→ **Directions for this task**:
Among the entries below, retype exactly the lines starting with the one with "DRIVER: TB6612 -> DRV8833" and going on through the one with "DRIVER pin ENA: 12 -> RX", but not the pictures.
─── Source material
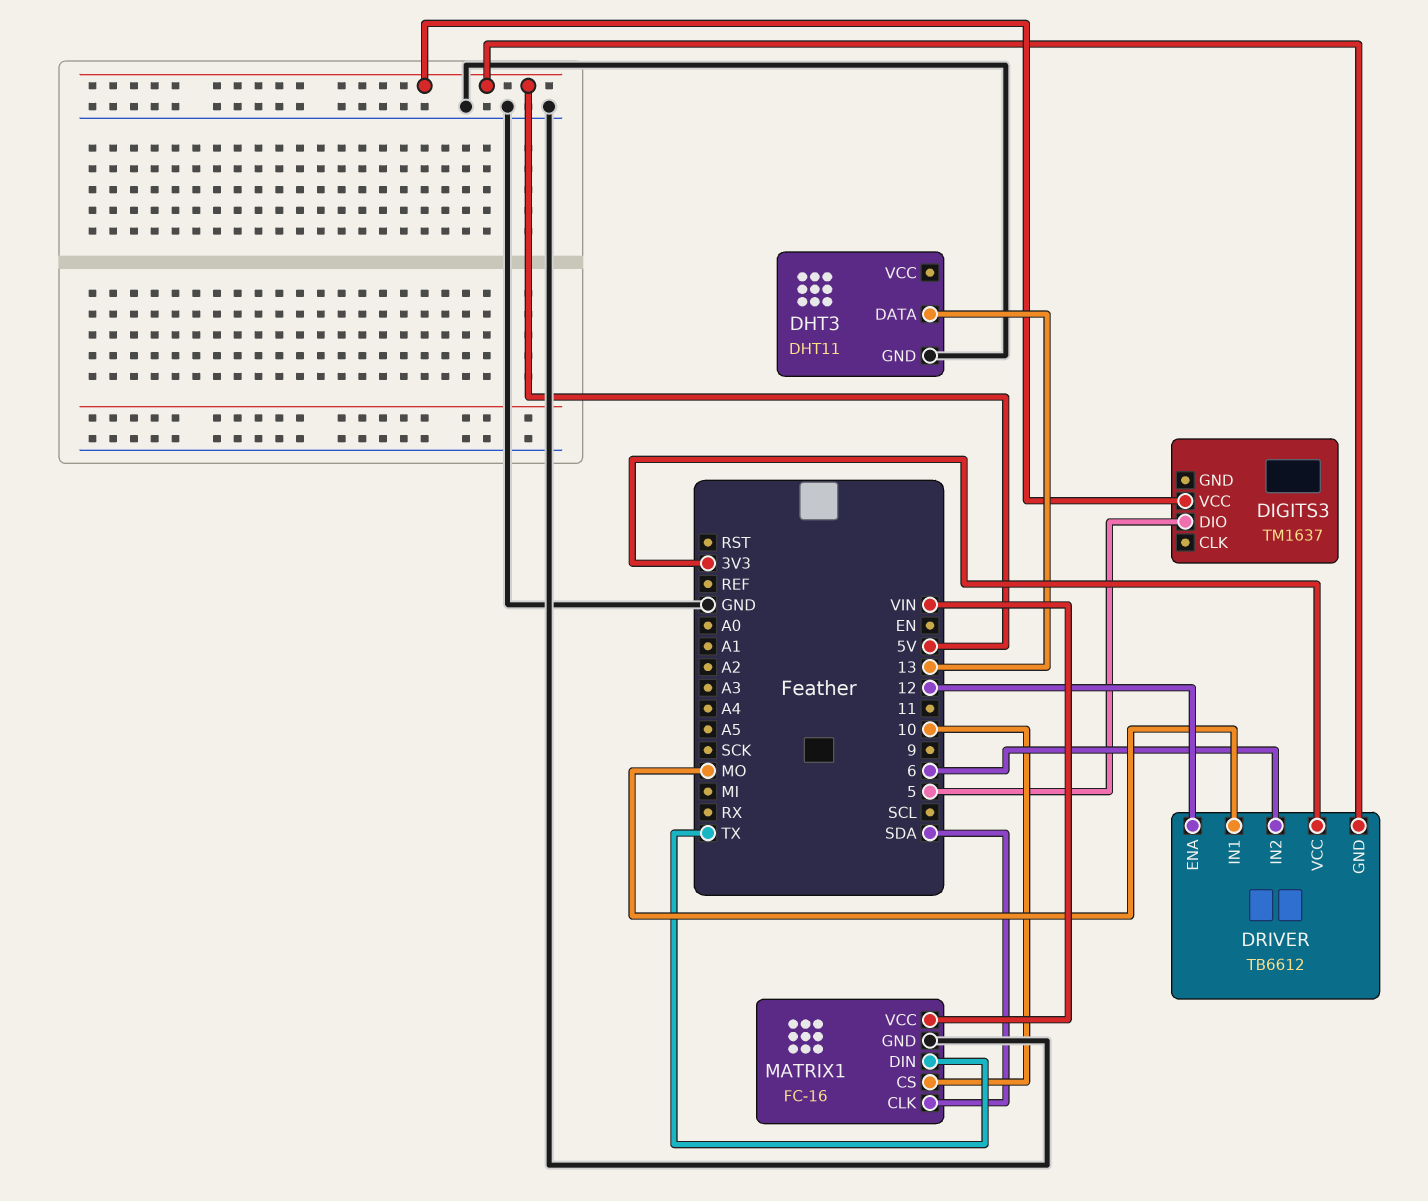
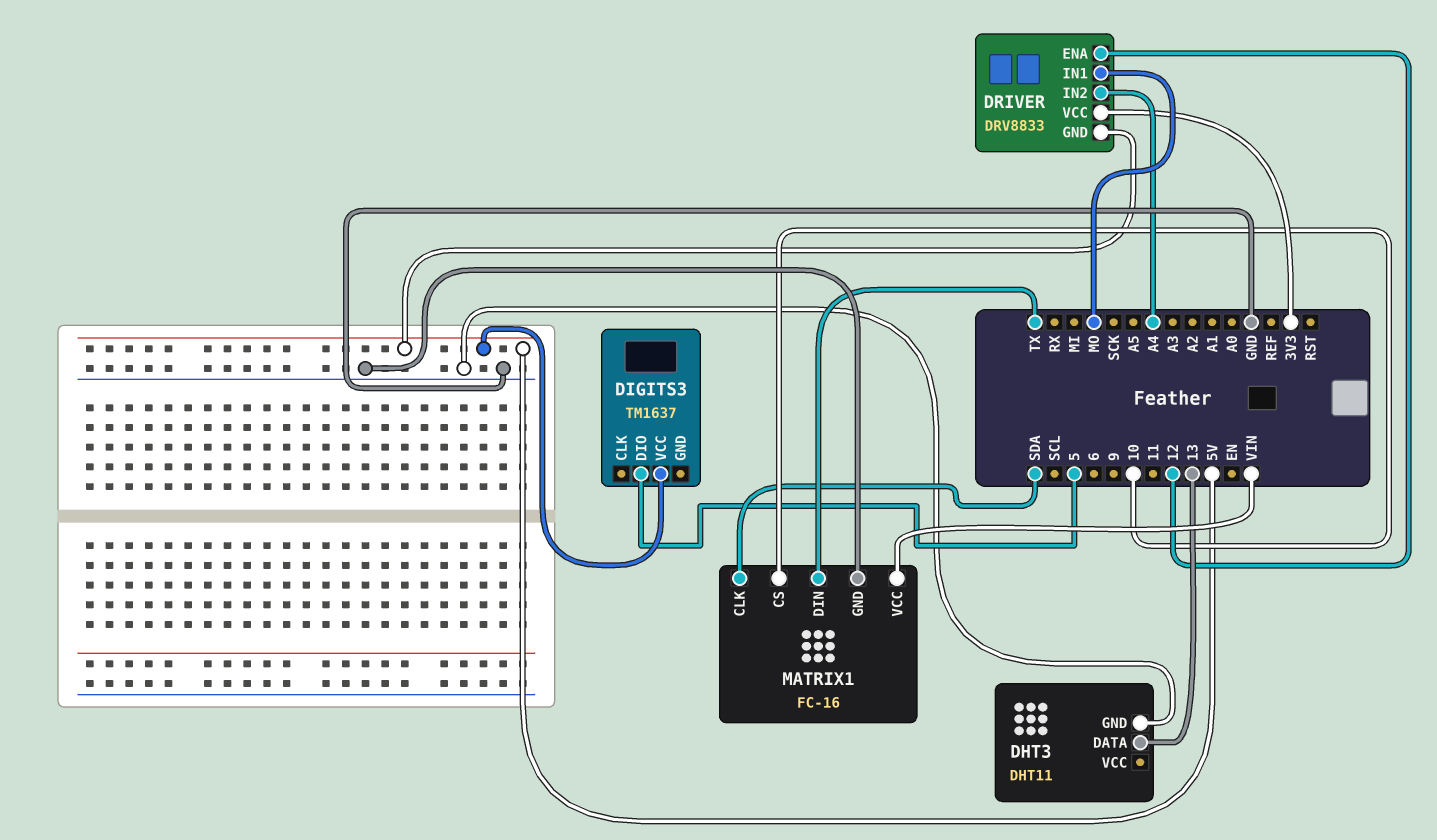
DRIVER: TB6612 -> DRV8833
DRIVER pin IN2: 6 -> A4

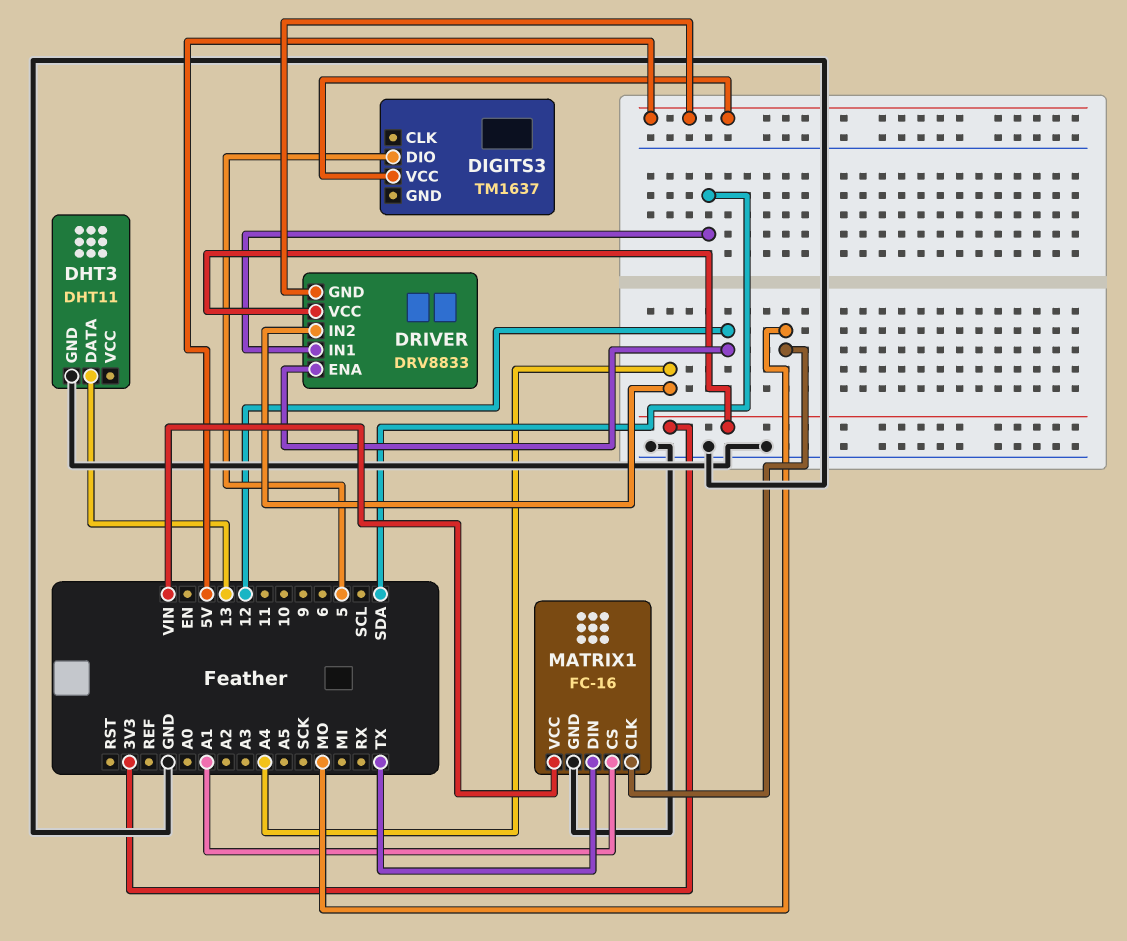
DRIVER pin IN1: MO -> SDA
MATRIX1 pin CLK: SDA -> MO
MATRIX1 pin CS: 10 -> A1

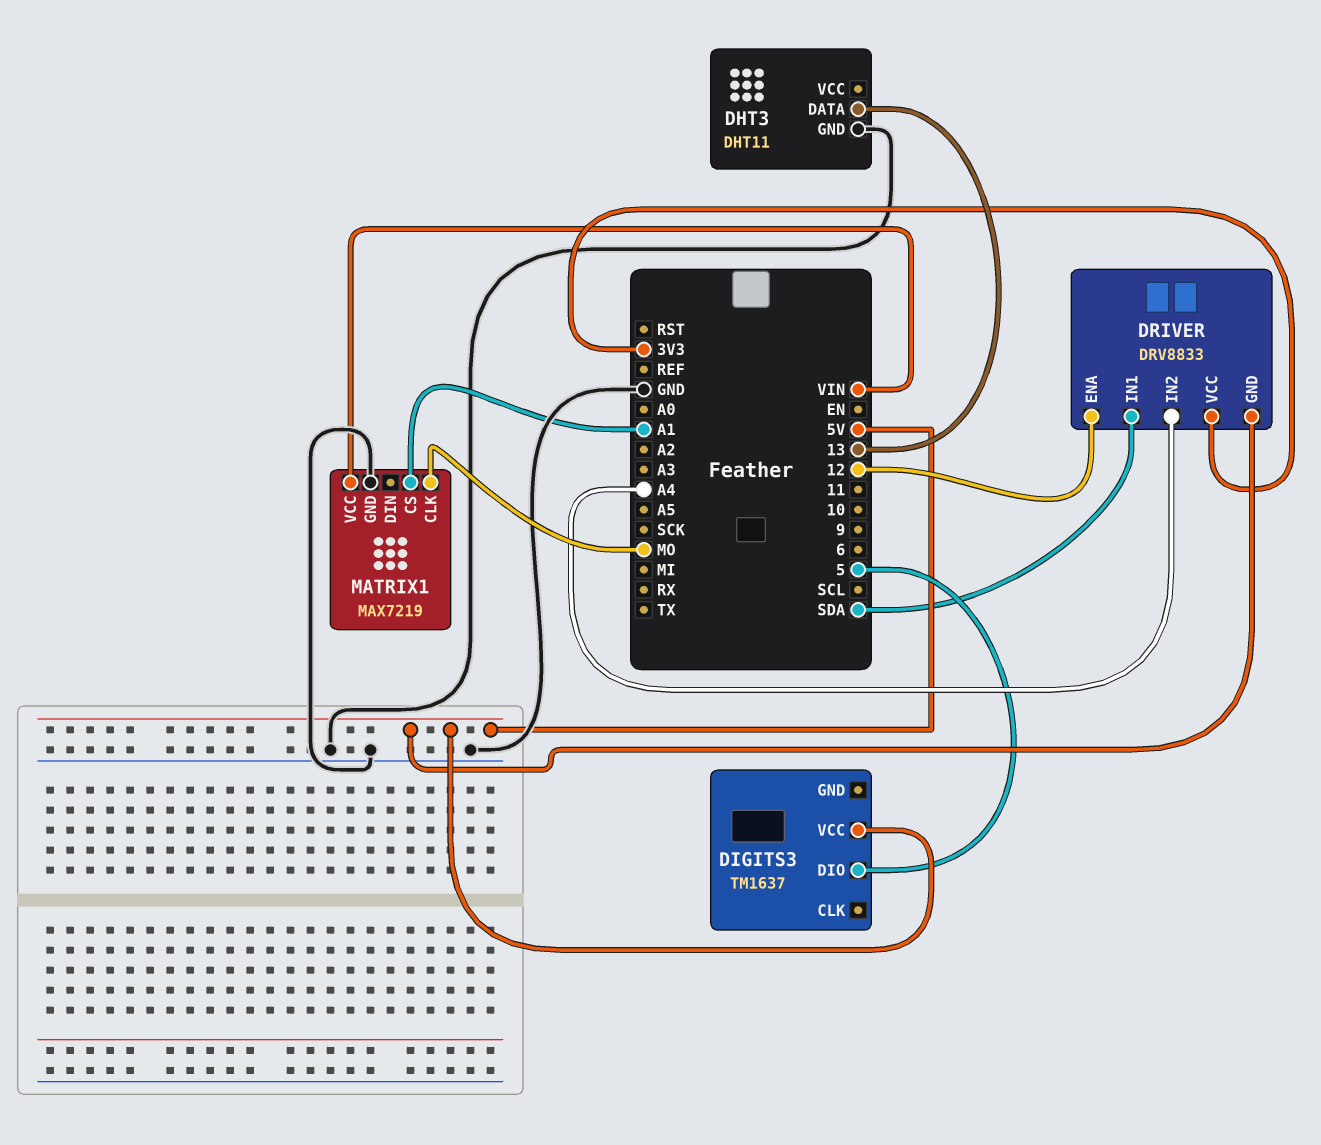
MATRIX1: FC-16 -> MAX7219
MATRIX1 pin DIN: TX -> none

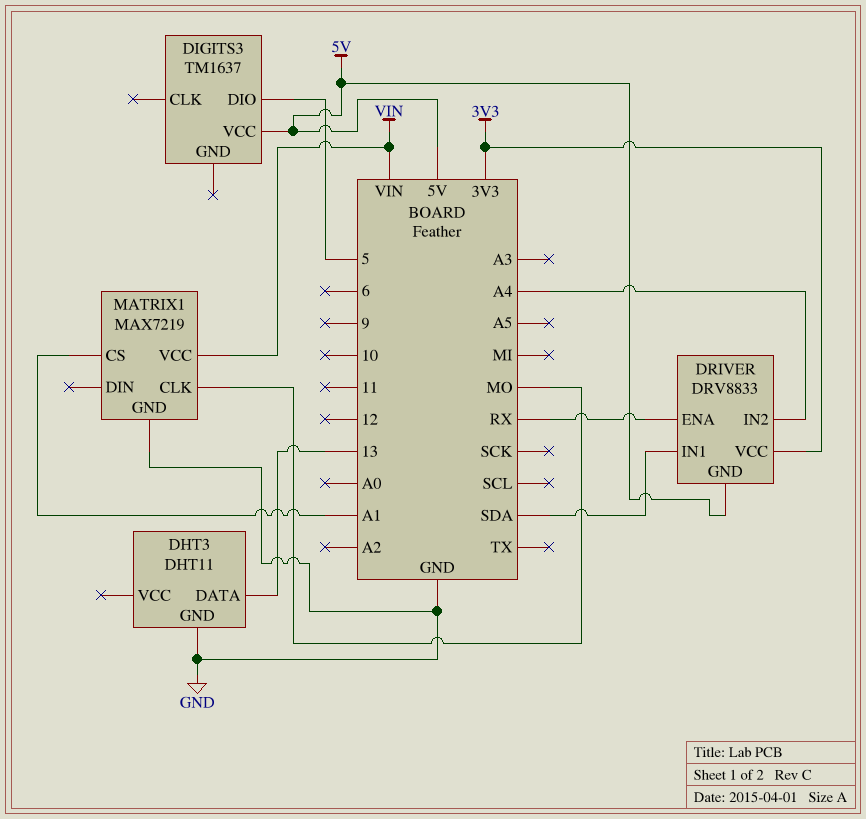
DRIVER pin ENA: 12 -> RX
──────
─── Source material
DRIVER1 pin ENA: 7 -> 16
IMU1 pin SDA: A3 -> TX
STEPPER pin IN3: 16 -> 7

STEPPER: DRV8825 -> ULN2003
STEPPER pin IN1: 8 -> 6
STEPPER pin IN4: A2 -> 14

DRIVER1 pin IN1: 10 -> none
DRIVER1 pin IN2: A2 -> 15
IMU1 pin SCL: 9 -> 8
──────
→ **Solution to this problem**:
DRIVER: TB6612 -> DRV8833
DRIVER pin IN2: 6 -> A4

DRIVER pin IN1: MO -> SDA
MATRIX1 pin CLK: SDA -> MO
MATRIX1 pin CS: 10 -> A1

MATRIX1: FC-16 -> MAX7219
MATRIX1 pin DIN: TX -> none

DRIVER pin ENA: 12 -> RX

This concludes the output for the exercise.